Problem description
Transcribe, word for word and with nothing extra, the line containing "cyan 1x2 brick" and each line that comes after it in the entries.

Provided entries

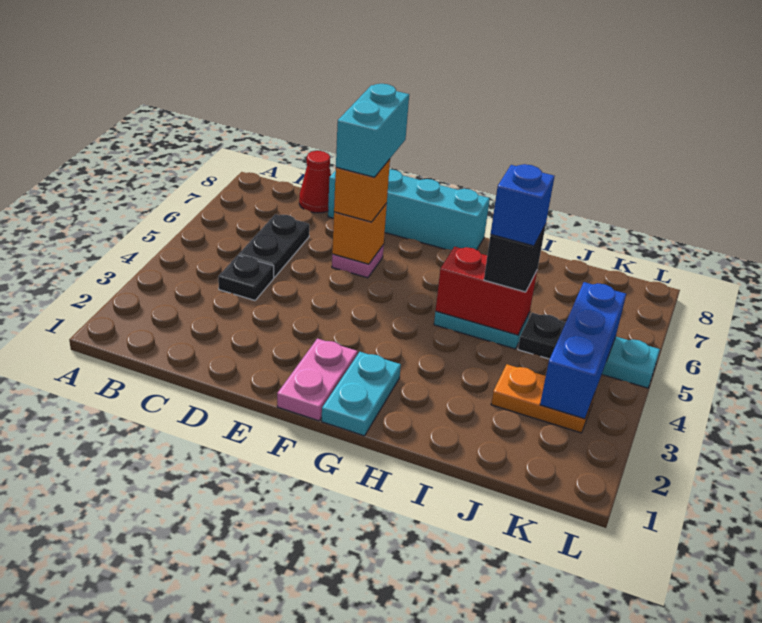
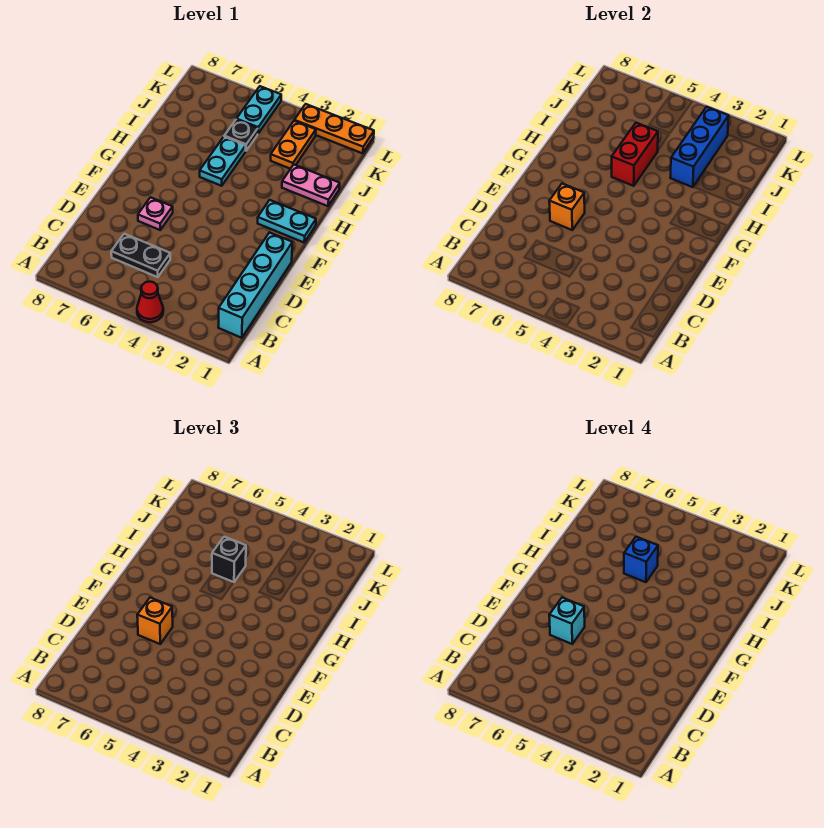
black 1x1 plate [218,255,274,300] -> none
red 1x1 cone [299,151,331,213] -> red 1x1 cone moved to [137,282,163,322]
cyan 1x4 brick [328,169,490,250] -> cyan 1x4 brick moved to [218,233,293,338]
cyan 1x2 brick [336,84,409,177] -> cyan 1x1 brick [549,598,585,644]
pink 1x2 plate [277,339,358,421] -> pink 1x2 plate moved to [282,165,340,206]
blue 1x3 brick [540,282,626,419] -> blue 1x3 brick turned to [671,107,729,187]
none -> orange 1x3 plate [294,104,374,154]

Output for this exercise
cyan 1x2 brick [336,84,409,177] -> cyan 1x1 brick [549,598,585,644]
pink 1x2 plate [277,339,358,421] -> pink 1x2 plate moved to [282,165,340,206]
blue 1x3 brick [540,282,626,419] -> blue 1x3 brick turned to [671,107,729,187]
none -> orange 1x3 plate [294,104,374,154]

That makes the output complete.